Records for the task:
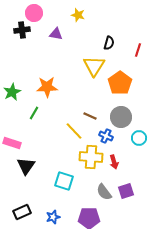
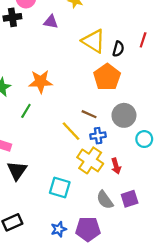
black semicircle: (109, 43) -> (118, 49), moved
yellow triangle: (94, 66) -> (94, 41), moved, turned -30
orange pentagon: (120, 83) -> (107, 77), moved
blue cross: (106, 136) -> (98, 136), moved, turned -32
yellow cross: (91, 157) -> (90, 160), turned 30
blue star: (53, 217) -> (59, 229), moved

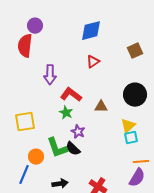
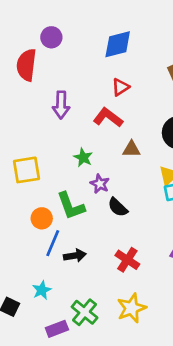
purple circle: (35, 26) -> (51, 37), moved
red L-shape: (71, 95) -> (108, 117), moved
black semicircle: (73, 149) -> (118, 207), moved
blue line: (24, 175) -> (53, 243), moved

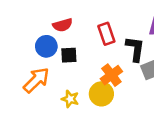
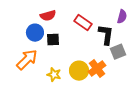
red rectangle: (106, 34) -> (83, 23), turned -36
orange cross: (111, 75) -> (97, 69), moved

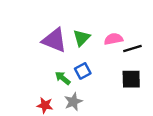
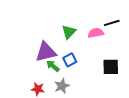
purple triangle: (54, 40) -> (46, 52), moved, turned -35
black line: (132, 48) -> (112, 23), moved

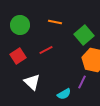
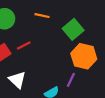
red line: (46, 50) -> (24, 46), moved

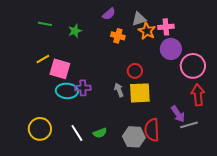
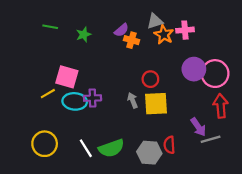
purple semicircle: (109, 14) -> (121, 30), moved
purple circle: (171, 49) -> (194, 69), moved
yellow line: (43, 59) -> (48, 94), moved
red semicircle: (152, 130) -> (169, 145), size x0.7
green semicircle: (100, 133) -> (111, 148), size x1.6

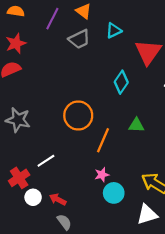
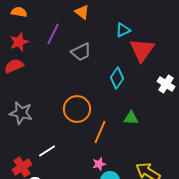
purple line: (52, 19) -> (53, 34), moved
cyan triangle: (114, 31) -> (123, 30), moved
gray trapezoid: (79, 39) -> (81, 52), moved

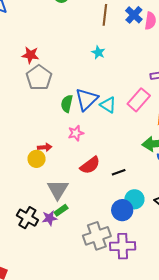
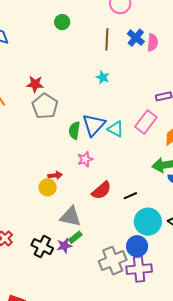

Task:
Reproduce, with the pictures omitted, exactly those lines that run from the line with "green semicircle: (100, 133)" to the last line of the material, both ends included.

Written solution:
green semicircle: (100, 133) -> (111, 148), size x1.6

purple line: (52, 19) -> (53, 34), moved
cyan triangle: (114, 31) -> (123, 30), moved
gray trapezoid: (79, 39) -> (81, 52), moved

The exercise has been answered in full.